MATERIAL PROVIDED:
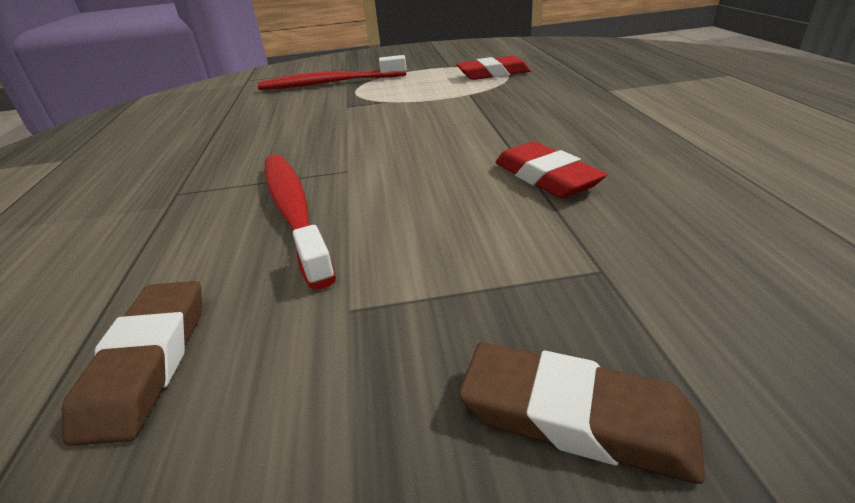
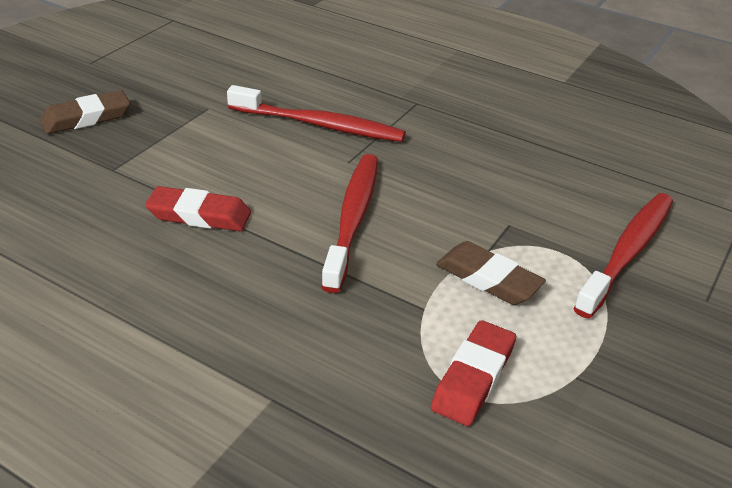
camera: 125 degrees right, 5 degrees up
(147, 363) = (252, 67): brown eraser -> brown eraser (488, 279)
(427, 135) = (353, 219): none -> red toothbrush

THE PROBLEM: From the first line to the last, retype the material exactly and exclude the pictures.

ANSWER SPACE:
camera: 125 degrees right, 5 degrees up
(147, 363) = (252, 67): brown eraser -> brown eraser (488, 279)
(427, 135) = (353, 219): none -> red toothbrush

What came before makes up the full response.